Among the lines below, return each one that contains the word "bouton".

**** RECORDED DATA

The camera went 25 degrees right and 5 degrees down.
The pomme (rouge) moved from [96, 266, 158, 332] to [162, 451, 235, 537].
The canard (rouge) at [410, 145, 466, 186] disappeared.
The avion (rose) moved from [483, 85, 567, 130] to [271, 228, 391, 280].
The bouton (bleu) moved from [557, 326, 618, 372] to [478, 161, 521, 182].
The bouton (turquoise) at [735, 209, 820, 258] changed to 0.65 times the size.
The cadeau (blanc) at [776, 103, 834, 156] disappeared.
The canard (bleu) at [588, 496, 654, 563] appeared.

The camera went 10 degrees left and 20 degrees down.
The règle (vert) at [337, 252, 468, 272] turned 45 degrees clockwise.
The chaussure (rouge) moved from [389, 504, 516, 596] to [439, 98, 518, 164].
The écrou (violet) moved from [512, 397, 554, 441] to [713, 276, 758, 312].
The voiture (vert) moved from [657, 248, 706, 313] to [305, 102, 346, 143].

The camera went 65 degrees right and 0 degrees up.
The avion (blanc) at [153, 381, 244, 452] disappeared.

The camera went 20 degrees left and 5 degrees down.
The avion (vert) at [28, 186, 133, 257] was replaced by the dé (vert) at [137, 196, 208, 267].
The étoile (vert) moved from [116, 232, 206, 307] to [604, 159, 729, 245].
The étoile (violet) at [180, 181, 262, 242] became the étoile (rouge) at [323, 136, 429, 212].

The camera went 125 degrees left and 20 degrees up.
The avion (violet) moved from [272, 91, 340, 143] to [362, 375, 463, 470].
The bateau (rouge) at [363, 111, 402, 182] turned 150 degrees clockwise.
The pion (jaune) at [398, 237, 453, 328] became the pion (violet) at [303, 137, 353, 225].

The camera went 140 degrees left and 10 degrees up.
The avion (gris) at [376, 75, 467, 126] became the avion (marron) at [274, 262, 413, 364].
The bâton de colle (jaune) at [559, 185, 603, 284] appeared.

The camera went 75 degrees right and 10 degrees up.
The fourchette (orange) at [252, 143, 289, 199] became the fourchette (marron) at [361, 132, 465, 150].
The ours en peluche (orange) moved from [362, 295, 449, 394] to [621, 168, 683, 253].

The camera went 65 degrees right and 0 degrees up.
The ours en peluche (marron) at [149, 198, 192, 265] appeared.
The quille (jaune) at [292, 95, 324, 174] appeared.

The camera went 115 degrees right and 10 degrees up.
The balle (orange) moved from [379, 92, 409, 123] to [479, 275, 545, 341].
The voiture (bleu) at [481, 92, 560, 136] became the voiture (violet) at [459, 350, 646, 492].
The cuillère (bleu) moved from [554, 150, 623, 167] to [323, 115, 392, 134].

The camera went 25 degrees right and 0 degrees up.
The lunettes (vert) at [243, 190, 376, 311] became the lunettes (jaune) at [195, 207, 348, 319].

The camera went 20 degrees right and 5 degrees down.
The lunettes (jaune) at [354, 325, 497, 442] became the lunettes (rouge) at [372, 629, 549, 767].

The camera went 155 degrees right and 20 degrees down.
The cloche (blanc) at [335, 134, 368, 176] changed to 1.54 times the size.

********

= RESULT OF THIS TASK =
The bouton (bleu) moved from [557, 326, 618, 372] to [478, 161, 521, 182].
The bouton (turquoise) at [735, 209, 820, 258] changed to 0.65 times the size.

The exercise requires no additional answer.